Source information —
######
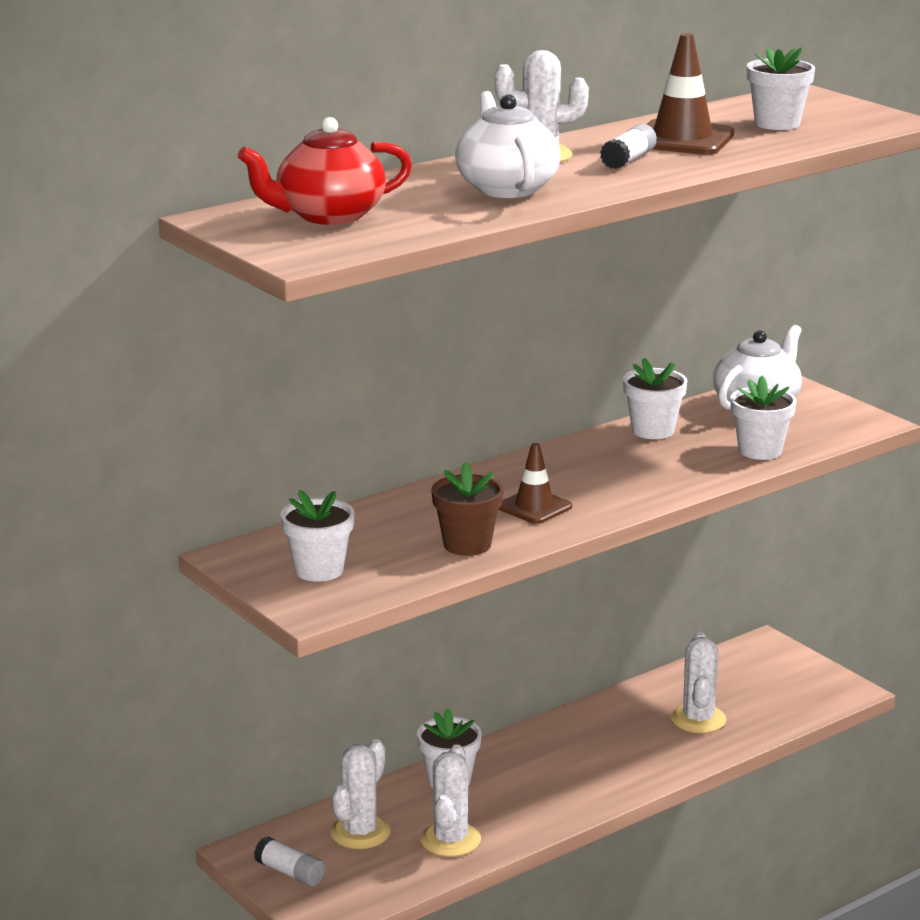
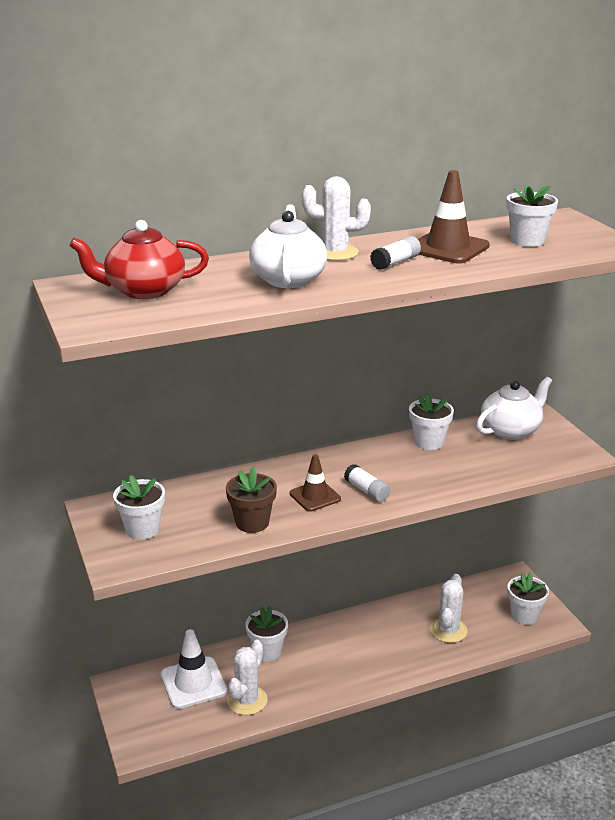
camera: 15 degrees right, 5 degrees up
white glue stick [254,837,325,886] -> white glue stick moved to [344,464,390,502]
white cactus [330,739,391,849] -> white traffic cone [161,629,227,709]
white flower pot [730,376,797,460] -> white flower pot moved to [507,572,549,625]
######
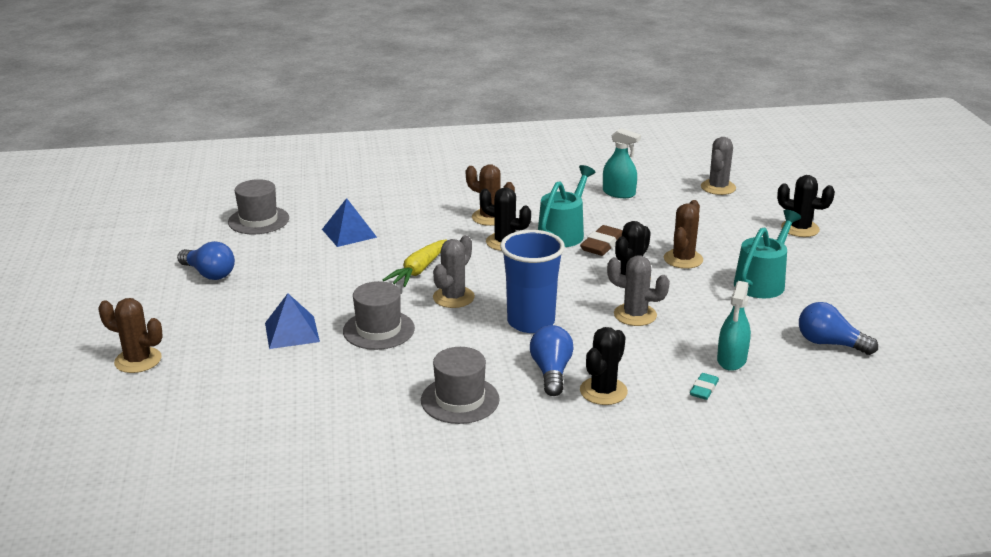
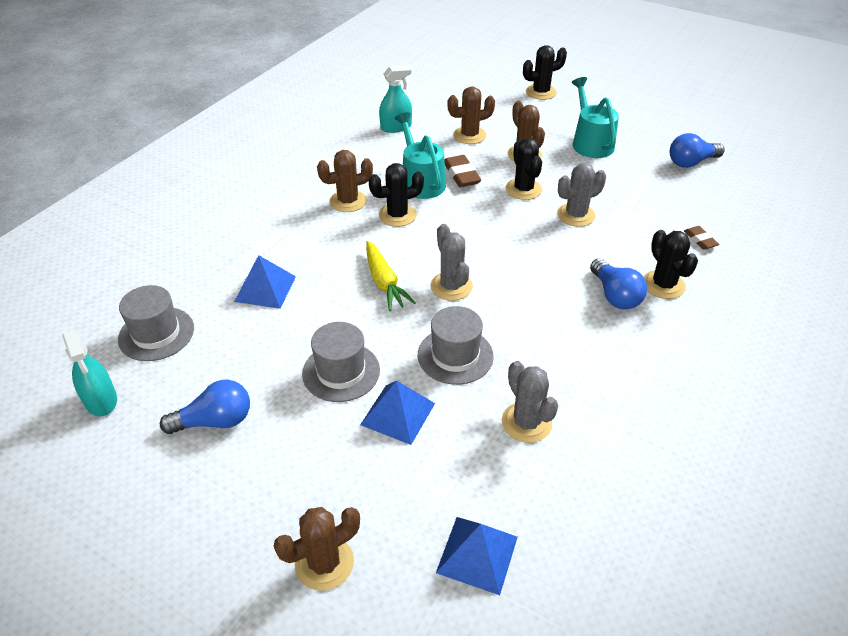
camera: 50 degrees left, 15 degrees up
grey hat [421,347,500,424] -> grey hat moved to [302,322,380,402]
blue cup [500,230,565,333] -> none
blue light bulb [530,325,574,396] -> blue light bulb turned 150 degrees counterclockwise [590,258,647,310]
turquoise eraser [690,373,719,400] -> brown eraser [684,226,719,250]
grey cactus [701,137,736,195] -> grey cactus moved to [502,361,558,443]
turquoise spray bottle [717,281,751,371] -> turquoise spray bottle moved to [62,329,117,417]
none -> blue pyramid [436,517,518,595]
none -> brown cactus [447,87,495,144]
######
Task brief —
All lines above that contain the word "brown" are to be copied.

Output below —
turquoise eraser [690,373,719,400] -> brown eraser [684,226,719,250]
none -> brown cactus [447,87,495,144]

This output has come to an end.